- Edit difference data
________
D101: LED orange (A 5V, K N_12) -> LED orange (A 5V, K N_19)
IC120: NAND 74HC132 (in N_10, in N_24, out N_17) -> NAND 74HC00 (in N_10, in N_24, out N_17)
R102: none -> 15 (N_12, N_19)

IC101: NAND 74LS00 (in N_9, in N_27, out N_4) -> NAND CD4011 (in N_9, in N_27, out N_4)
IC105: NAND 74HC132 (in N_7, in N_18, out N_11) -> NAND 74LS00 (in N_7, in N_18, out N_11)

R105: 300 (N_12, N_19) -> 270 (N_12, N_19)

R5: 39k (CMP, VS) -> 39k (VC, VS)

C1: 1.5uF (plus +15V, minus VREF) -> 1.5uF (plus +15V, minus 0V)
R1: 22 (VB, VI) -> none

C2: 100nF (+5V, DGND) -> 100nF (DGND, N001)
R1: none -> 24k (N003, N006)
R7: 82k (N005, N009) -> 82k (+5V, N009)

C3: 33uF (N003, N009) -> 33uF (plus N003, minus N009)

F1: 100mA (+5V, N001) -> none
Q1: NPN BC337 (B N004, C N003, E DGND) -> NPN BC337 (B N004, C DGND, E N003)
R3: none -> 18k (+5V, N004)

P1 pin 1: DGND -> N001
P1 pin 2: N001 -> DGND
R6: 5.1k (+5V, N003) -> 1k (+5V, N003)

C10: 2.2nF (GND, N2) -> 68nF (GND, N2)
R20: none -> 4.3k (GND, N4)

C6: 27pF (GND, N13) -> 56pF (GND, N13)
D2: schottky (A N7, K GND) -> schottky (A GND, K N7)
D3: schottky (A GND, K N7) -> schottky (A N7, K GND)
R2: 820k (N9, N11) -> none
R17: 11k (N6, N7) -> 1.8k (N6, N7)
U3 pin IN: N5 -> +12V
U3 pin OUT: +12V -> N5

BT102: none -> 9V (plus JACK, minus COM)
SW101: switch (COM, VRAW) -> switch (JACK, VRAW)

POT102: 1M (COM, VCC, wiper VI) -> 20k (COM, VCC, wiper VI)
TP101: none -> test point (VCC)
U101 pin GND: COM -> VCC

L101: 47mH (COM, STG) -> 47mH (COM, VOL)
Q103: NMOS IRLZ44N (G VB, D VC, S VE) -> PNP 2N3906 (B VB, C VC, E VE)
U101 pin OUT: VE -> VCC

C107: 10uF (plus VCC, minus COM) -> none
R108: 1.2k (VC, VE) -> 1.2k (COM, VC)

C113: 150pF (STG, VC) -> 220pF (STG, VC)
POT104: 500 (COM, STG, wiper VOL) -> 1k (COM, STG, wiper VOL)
________
- PROMPT
From the records above, copy each line in which the string "NAND" occurs.

- REPLY
IC120: NAND 74HC132 (in N_10, in N_24, out N_17) -> NAND 74HC00 (in N_10, in N_24, out N_17)
IC101: NAND 74LS00 (in N_9, in N_27, out N_4) -> NAND CD4011 (in N_9, in N_27, out N_4)
IC105: NAND 74HC132 (in N_7, in N_18, out N_11) -> NAND 74LS00 (in N_7, in N_18, out N_11)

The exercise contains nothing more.